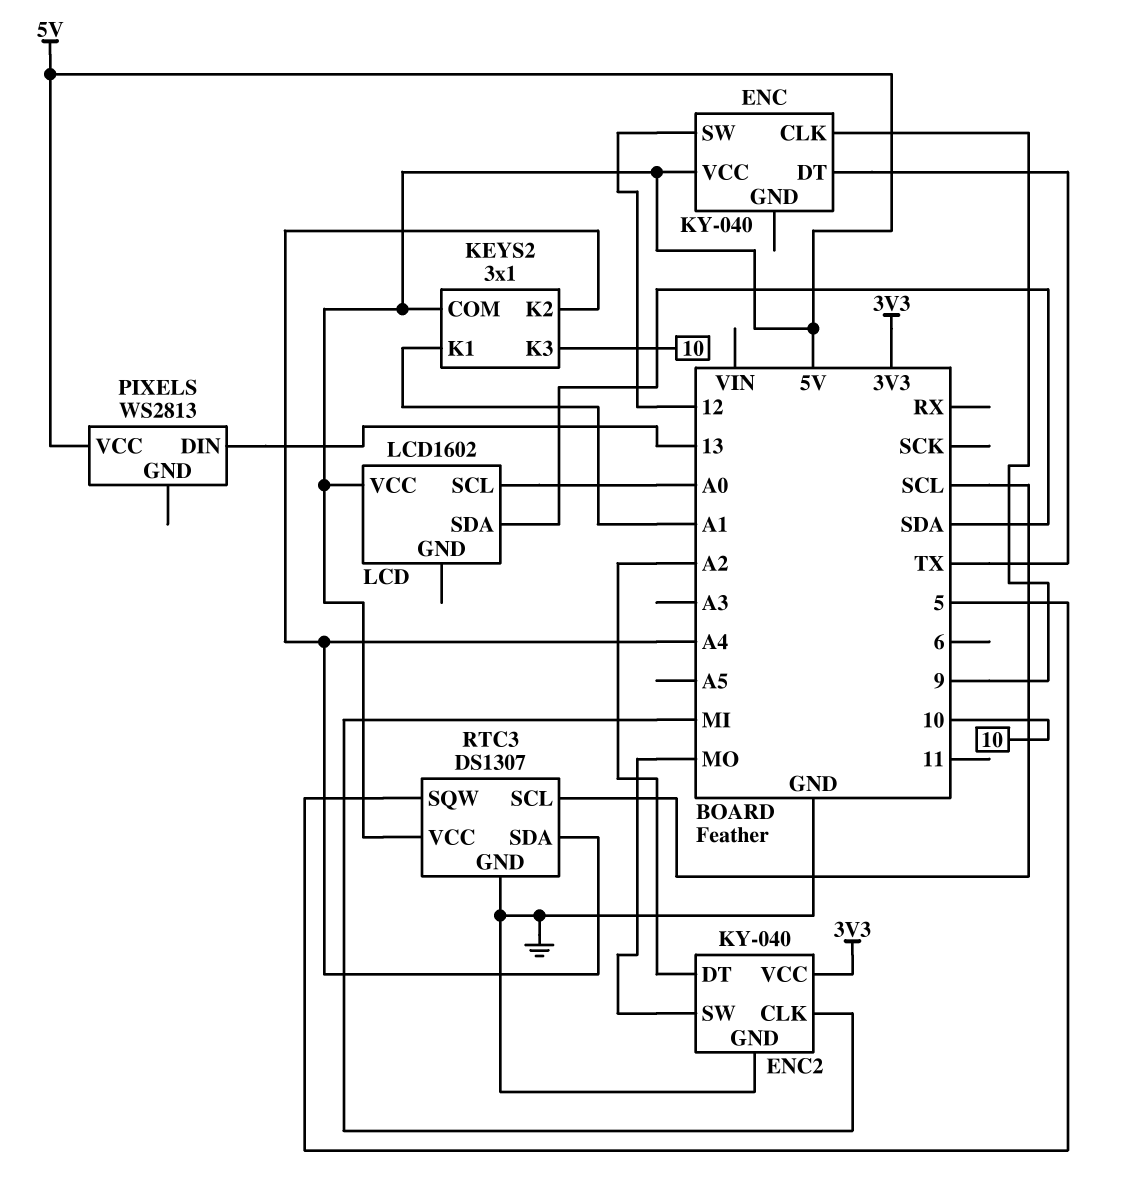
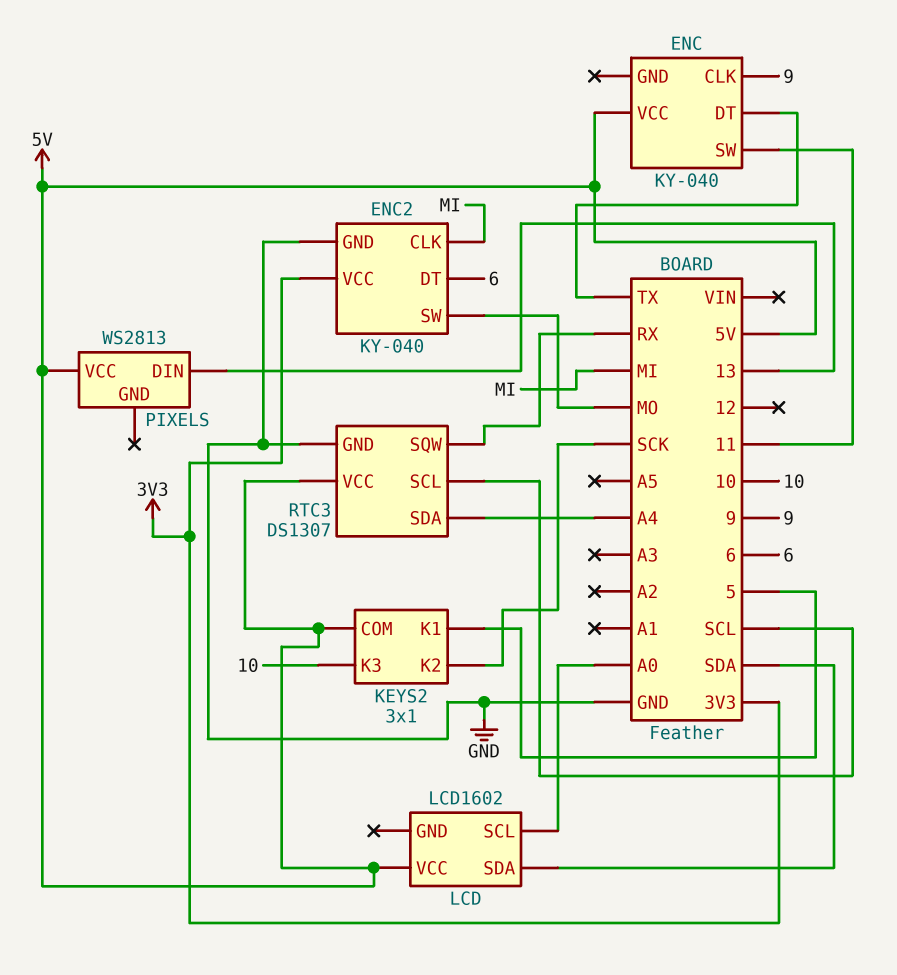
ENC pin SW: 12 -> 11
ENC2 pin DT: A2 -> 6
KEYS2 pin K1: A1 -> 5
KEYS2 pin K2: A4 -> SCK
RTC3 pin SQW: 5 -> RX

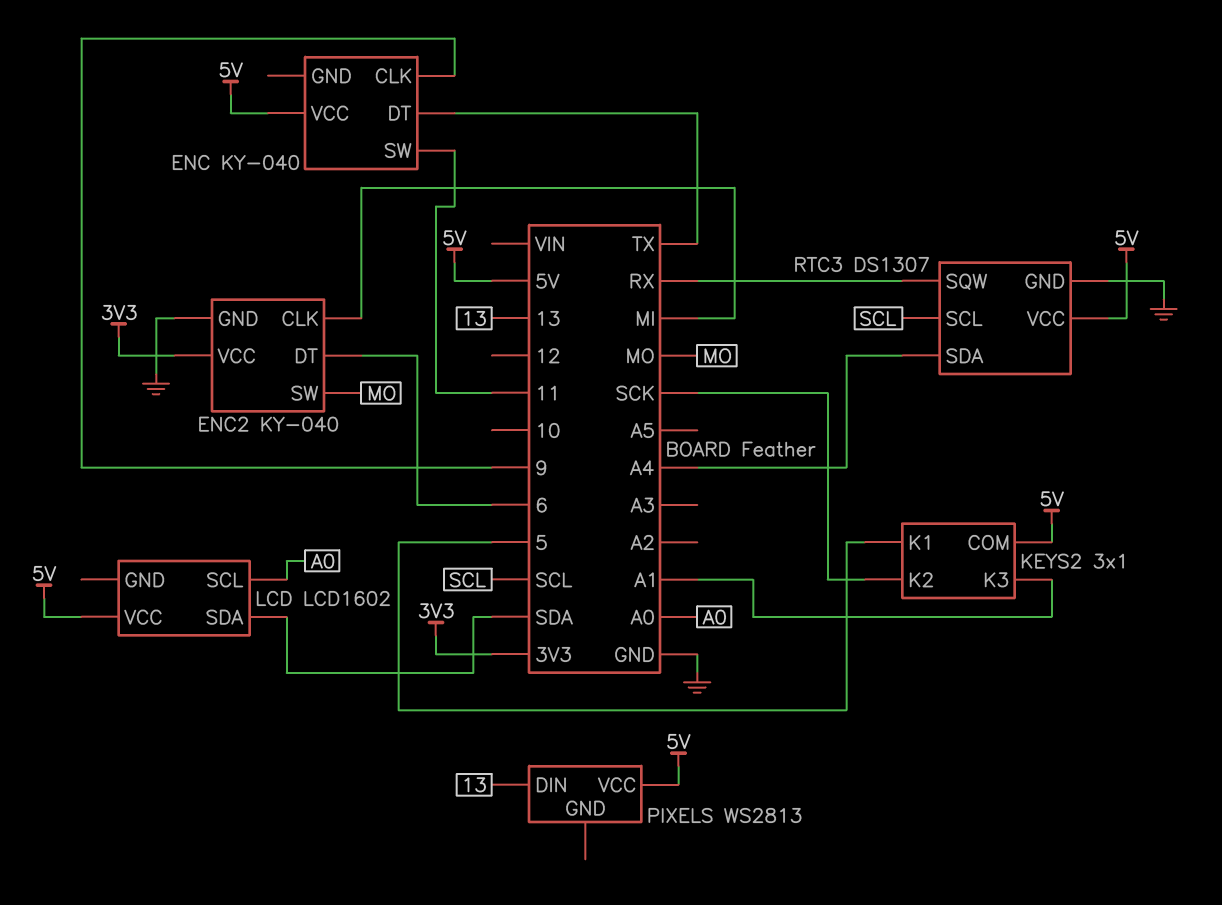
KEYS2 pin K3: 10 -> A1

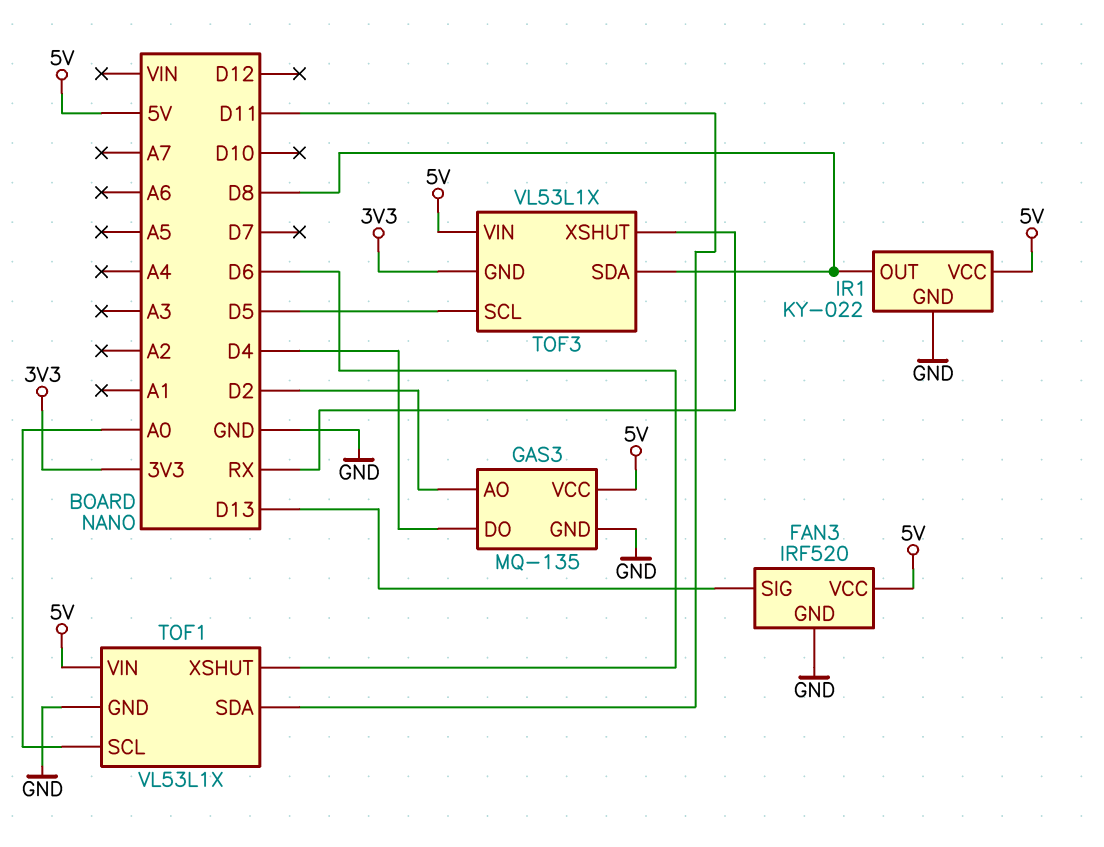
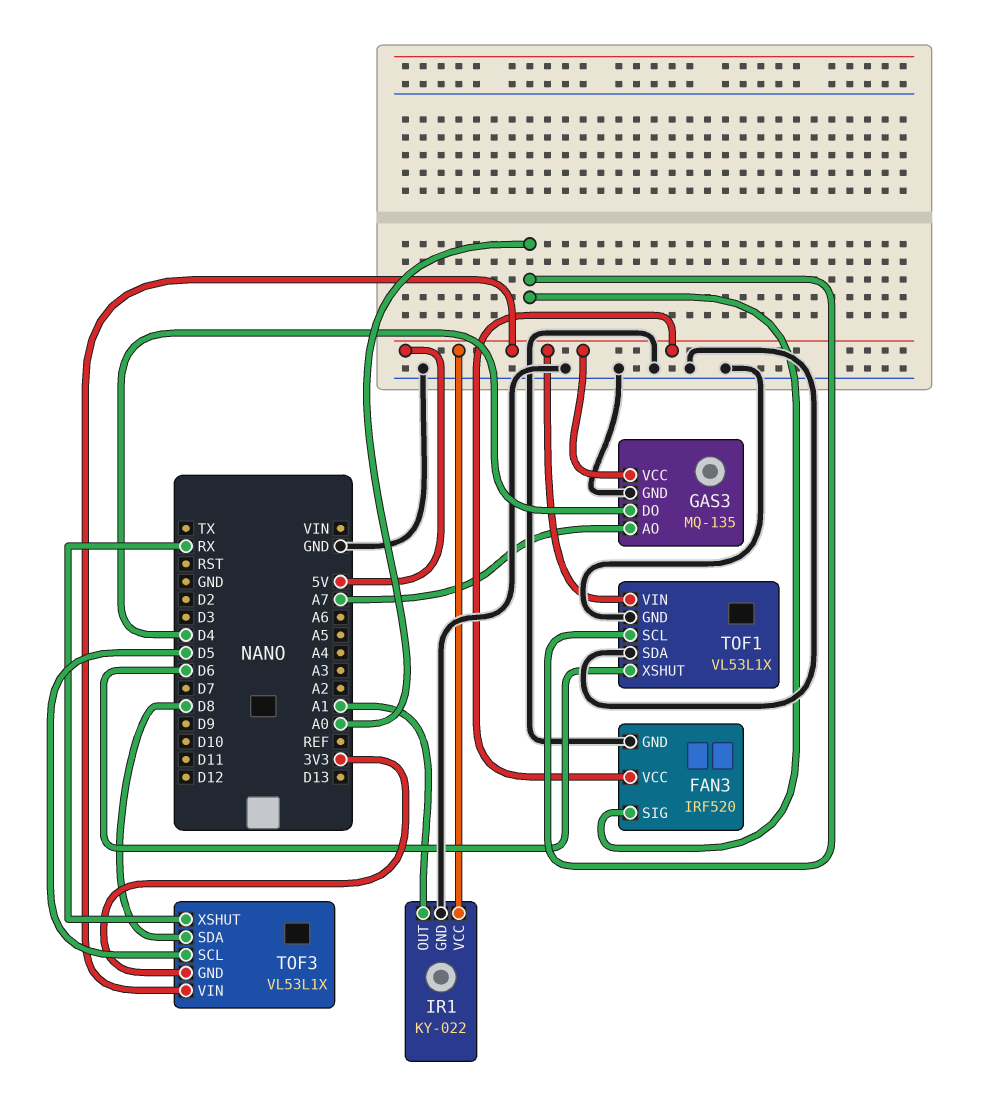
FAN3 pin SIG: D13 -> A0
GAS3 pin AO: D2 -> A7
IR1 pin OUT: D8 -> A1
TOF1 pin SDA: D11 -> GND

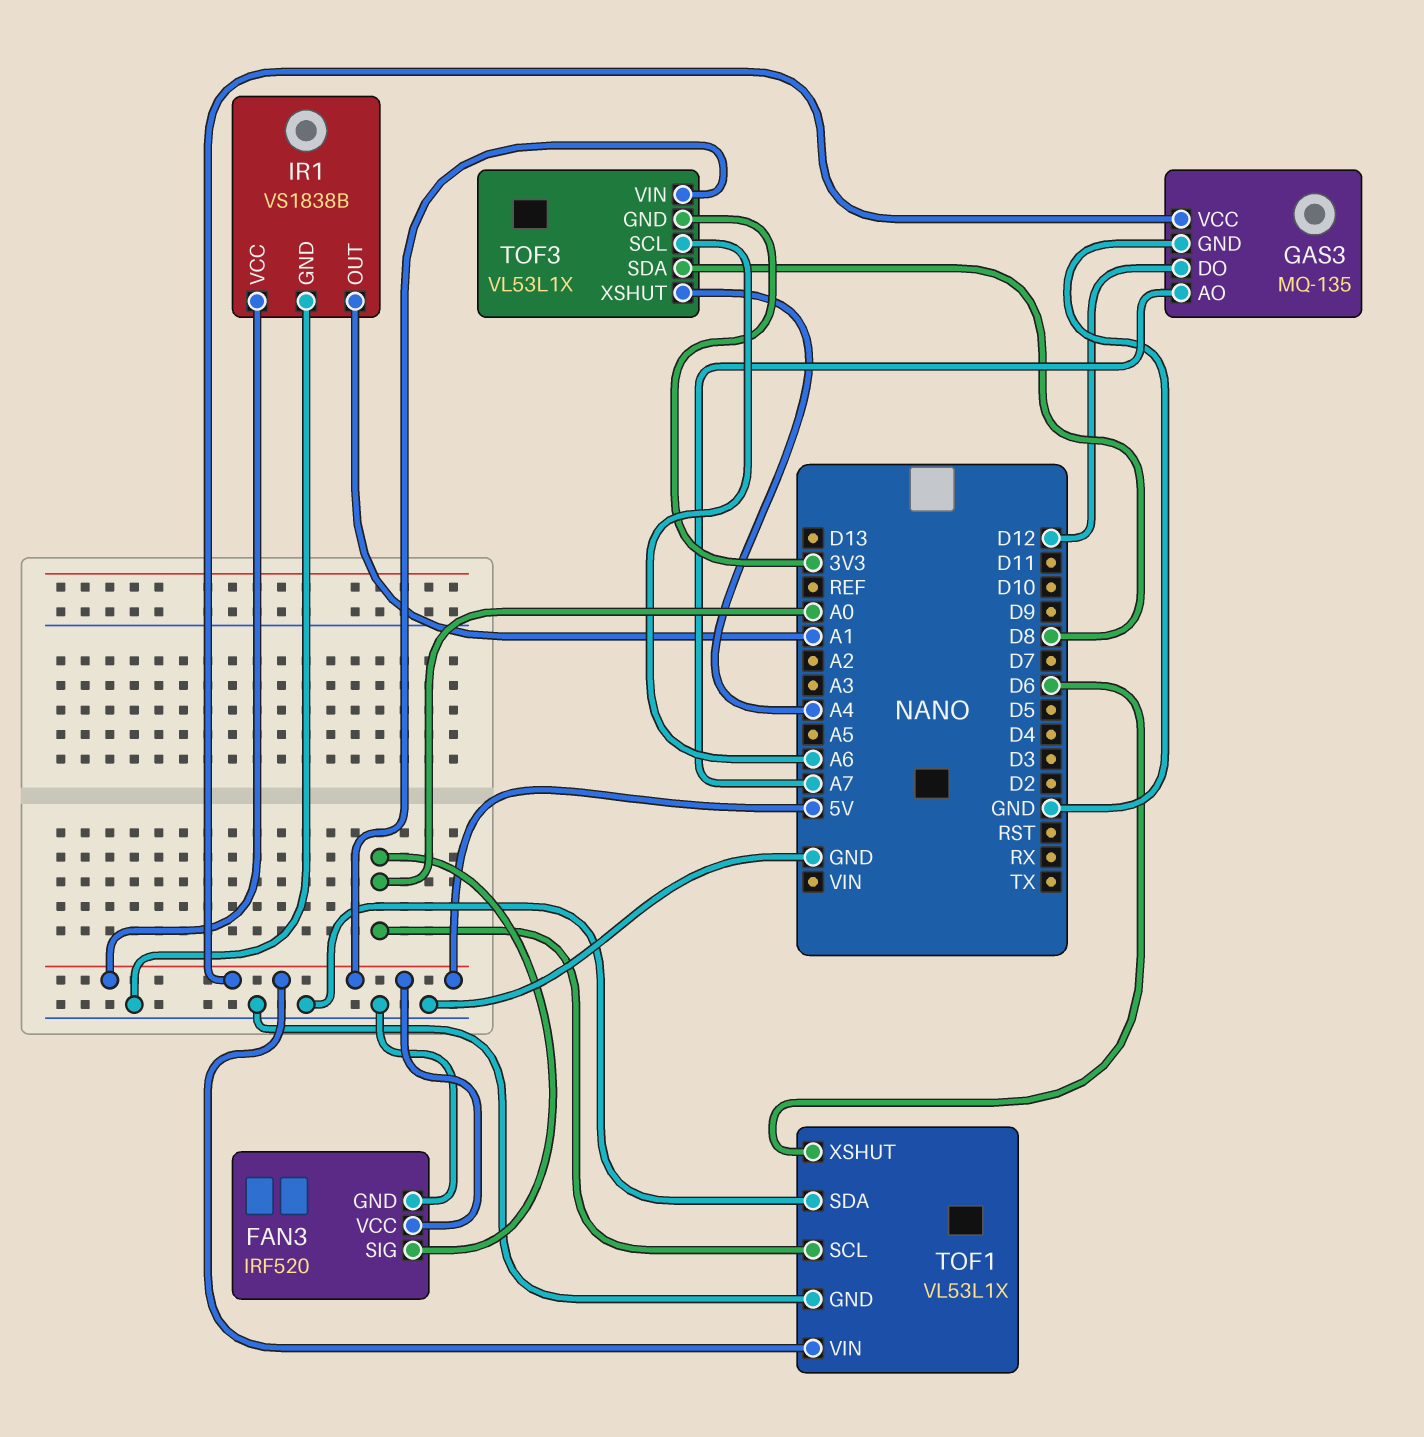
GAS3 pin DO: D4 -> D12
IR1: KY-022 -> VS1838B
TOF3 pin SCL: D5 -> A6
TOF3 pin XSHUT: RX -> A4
_ _ _
> **WHAT YOU SHOULD DO**
Copy the lines above exactly and exclude every image.

> **YOUR RESPONSE**
ENC pin SW: 12 -> 11
ENC2 pin DT: A2 -> 6
KEYS2 pin K1: A1 -> 5
KEYS2 pin K2: A4 -> SCK
RTC3 pin SQW: 5 -> RX

KEYS2 pin K3: 10 -> A1

FAN3 pin SIG: D13 -> A0
GAS3 pin AO: D2 -> A7
IR1 pin OUT: D8 -> A1
TOF1 pin SDA: D11 -> GND

GAS3 pin DO: D4 -> D12
IR1: KY-022 -> VS1838B
TOF3 pin SCL: D5 -> A6
TOF3 pin XSHUT: RX -> A4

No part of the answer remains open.